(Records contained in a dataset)
━━━━━━━━━━━━━━━━

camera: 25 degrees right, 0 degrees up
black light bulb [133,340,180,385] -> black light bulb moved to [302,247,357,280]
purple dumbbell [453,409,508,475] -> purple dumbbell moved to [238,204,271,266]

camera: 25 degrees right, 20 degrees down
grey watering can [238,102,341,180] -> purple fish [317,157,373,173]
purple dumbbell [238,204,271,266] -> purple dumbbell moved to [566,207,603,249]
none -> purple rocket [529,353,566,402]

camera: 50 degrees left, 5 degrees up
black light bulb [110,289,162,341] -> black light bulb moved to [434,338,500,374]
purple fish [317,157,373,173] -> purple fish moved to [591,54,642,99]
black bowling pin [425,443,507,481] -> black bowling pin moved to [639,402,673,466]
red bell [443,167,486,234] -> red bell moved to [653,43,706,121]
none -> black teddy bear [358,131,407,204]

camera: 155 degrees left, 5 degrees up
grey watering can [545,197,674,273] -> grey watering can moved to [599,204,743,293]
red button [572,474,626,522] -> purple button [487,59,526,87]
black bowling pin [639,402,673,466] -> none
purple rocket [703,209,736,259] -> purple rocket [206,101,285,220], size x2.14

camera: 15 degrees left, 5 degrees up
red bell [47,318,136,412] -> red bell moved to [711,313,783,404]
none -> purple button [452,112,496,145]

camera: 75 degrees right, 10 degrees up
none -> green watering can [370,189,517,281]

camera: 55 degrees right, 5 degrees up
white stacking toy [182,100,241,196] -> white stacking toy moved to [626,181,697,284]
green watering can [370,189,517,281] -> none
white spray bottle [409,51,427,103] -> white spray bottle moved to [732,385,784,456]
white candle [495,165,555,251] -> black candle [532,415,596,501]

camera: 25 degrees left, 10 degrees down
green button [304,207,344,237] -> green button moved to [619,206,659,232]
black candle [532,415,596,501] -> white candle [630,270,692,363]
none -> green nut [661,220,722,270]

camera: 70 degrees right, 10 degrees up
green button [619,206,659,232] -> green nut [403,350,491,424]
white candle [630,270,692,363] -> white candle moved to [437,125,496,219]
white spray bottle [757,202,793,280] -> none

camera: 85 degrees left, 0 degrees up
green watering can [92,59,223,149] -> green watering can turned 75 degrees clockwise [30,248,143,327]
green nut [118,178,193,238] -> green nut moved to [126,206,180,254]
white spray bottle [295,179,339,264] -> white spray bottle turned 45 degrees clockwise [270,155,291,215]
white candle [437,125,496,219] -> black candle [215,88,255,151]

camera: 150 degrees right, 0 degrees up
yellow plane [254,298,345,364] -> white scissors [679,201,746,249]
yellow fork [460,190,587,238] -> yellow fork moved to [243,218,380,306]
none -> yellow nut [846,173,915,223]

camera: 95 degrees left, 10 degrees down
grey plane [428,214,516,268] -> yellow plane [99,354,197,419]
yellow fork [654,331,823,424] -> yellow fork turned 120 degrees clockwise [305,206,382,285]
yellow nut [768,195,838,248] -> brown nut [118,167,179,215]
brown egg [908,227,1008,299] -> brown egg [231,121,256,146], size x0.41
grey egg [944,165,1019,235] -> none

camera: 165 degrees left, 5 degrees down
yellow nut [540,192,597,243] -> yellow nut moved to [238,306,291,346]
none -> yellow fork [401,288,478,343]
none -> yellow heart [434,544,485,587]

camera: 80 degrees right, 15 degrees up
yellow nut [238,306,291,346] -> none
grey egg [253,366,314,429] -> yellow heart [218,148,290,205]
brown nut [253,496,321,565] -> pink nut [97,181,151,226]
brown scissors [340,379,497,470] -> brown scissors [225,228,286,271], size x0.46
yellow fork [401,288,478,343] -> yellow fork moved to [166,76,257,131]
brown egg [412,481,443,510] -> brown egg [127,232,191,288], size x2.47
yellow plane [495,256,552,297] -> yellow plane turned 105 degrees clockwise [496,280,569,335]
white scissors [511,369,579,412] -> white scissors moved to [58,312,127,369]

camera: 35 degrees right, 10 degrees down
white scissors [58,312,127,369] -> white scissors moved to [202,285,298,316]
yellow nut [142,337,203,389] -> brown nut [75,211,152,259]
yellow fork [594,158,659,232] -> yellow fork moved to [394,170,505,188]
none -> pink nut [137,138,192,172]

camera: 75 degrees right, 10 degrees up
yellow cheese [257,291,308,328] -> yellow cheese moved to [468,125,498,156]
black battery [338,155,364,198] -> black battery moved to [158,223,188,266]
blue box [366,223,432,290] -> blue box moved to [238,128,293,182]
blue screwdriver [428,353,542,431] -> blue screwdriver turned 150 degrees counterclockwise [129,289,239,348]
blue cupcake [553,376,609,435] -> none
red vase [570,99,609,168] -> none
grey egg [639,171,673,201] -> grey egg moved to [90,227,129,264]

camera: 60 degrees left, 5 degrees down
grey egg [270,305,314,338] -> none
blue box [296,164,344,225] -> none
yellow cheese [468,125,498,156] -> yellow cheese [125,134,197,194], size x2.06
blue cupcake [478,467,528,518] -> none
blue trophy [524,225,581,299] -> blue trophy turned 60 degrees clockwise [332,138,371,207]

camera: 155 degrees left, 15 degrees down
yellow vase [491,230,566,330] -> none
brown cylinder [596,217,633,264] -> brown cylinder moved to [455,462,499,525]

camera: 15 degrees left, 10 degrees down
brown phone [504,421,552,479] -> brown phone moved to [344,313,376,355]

━━━━━━━━━━━━━━━━

• Task description: Only the line containing "yellow cheese [468,125,498,156]" and the lines after it, through the end of the data, should be copied, exactly as they are.

• Exercise solution:
yellow cheese [468,125,498,156] -> yellow cheese [125,134,197,194], size x2.06
blue cupcake [478,467,528,518] -> none
blue trophy [524,225,581,299] -> blue trophy turned 60 degrees clockwise [332,138,371,207]

camera: 155 degrees left, 15 degrees down
yellow vase [491,230,566,330] -> none
brown cylinder [596,217,633,264] -> brown cylinder moved to [455,462,499,525]

camera: 15 degrees left, 10 degrees down
brown phone [504,421,552,479] -> brown phone moved to [344,313,376,355]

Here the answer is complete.